Records from a data collection
⟨

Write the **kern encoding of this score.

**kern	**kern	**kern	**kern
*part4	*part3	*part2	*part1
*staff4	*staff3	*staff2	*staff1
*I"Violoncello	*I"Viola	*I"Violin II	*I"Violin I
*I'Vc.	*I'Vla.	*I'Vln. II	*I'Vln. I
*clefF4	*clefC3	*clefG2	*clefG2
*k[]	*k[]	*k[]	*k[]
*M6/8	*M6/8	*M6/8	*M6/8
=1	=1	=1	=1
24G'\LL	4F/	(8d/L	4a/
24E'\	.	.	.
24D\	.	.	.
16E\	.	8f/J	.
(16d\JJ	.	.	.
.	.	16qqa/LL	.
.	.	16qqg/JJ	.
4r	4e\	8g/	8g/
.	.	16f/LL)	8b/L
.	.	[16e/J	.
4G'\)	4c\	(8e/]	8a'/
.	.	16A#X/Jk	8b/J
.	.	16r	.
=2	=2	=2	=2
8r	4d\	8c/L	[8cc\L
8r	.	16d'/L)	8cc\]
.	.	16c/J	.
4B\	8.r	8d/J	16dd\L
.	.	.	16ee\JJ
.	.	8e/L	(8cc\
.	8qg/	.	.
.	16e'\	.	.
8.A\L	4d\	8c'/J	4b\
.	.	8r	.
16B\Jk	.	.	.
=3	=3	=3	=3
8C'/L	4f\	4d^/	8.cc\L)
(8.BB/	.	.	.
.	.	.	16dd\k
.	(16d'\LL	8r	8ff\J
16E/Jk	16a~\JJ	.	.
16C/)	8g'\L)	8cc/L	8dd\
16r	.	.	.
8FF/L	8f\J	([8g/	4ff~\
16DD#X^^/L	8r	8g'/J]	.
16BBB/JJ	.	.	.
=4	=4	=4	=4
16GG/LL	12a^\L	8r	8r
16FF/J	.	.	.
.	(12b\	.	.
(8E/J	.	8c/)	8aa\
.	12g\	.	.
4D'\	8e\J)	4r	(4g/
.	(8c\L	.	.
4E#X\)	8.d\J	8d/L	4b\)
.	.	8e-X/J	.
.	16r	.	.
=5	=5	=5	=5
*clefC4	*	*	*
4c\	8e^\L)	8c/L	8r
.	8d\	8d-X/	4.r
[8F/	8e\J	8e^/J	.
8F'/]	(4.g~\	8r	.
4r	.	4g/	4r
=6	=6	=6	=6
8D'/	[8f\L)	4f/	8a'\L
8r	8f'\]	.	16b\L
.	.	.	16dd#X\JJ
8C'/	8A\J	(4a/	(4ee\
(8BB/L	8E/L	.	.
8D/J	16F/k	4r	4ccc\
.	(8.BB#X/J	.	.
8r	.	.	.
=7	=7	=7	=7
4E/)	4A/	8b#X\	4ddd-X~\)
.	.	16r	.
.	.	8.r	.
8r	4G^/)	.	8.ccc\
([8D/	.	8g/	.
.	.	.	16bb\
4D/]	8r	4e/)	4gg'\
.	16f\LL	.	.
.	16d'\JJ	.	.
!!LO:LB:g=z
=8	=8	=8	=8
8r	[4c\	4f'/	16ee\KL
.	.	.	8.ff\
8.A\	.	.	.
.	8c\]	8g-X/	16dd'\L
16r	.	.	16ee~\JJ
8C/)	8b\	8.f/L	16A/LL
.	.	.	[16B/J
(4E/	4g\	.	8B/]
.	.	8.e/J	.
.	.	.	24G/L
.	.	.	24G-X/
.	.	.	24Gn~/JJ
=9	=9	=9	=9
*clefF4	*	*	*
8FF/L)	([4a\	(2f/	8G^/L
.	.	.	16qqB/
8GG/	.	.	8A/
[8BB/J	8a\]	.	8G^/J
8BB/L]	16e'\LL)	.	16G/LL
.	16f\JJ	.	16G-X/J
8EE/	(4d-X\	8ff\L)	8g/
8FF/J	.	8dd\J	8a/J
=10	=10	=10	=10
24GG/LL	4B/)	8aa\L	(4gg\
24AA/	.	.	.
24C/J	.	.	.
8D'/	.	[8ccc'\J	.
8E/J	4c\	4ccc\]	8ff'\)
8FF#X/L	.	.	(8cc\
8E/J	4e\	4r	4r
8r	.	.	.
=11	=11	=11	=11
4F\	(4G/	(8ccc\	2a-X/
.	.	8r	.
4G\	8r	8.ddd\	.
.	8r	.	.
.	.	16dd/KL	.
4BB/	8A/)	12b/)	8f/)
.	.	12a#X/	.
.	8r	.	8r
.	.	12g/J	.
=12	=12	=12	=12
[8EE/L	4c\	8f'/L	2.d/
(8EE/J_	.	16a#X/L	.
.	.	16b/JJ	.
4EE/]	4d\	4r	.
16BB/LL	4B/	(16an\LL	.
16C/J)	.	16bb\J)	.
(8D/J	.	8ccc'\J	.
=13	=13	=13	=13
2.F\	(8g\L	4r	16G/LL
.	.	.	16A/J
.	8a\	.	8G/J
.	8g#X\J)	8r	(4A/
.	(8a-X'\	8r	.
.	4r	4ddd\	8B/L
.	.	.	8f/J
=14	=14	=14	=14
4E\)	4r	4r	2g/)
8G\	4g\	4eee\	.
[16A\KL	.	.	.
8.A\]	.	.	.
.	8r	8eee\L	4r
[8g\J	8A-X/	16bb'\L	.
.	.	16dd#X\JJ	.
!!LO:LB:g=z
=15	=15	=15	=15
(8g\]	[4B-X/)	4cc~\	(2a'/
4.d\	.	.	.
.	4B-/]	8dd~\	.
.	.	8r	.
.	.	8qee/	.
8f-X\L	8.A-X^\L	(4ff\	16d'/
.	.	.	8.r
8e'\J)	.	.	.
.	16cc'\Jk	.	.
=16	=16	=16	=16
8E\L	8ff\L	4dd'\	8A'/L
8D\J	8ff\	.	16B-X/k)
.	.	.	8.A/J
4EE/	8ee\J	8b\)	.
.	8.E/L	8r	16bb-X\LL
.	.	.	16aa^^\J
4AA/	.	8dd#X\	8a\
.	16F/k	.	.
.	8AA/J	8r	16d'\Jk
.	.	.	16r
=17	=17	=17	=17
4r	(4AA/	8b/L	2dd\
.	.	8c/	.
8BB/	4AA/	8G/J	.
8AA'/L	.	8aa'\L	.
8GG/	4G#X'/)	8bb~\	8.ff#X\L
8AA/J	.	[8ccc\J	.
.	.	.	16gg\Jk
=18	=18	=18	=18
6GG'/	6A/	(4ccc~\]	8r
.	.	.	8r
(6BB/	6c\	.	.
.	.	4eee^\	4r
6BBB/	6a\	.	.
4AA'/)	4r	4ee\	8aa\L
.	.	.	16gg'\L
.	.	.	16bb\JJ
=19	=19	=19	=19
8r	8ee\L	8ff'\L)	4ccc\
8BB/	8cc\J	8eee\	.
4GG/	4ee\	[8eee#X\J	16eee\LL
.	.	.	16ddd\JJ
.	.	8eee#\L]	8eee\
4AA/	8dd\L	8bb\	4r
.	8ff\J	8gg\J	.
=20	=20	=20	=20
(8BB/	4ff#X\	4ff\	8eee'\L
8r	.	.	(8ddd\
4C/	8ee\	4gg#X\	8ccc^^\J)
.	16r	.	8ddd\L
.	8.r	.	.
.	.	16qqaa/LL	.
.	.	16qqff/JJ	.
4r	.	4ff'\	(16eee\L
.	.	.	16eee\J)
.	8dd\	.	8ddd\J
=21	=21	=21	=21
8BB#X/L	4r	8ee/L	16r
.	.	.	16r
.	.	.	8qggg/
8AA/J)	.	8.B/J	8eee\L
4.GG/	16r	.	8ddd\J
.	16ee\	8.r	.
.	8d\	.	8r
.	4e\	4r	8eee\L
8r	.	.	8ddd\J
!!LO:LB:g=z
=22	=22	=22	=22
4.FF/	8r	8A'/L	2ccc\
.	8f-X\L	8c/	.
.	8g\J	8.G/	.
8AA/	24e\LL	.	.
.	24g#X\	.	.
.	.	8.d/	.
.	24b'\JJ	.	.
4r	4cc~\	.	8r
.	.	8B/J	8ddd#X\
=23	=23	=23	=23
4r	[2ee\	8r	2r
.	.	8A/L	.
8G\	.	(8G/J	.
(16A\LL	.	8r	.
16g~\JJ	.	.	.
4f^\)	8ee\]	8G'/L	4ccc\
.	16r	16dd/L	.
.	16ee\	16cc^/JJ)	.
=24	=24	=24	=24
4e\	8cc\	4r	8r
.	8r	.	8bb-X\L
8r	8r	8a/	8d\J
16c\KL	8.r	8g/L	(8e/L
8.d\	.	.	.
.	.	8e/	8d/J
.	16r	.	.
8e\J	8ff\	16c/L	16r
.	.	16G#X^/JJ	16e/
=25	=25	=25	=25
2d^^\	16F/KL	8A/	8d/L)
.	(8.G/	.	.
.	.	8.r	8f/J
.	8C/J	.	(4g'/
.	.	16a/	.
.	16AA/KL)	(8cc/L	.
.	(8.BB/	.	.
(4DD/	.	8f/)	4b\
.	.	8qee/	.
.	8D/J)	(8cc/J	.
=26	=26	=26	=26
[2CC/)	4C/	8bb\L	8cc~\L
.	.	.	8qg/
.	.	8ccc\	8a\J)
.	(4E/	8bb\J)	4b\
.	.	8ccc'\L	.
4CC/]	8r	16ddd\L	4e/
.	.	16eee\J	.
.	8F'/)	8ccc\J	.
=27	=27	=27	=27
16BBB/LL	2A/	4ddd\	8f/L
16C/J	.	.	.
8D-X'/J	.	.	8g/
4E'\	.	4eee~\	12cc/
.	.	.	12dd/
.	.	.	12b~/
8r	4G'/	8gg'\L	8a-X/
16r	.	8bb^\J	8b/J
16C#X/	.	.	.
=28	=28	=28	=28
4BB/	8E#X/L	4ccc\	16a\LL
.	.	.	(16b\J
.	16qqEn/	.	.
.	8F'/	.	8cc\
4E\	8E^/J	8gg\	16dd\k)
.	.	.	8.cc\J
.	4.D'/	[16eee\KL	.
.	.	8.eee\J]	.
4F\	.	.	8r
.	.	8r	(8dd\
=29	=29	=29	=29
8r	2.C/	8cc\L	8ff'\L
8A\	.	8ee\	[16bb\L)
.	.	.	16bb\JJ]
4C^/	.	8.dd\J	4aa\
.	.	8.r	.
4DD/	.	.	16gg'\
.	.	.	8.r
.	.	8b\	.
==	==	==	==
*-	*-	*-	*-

⟩

What you have to do
From the data above, extract each line that contains the string "kern".

Exercise output
Write the **kern encoding of this score.
**kern	**kern	**kern	**kern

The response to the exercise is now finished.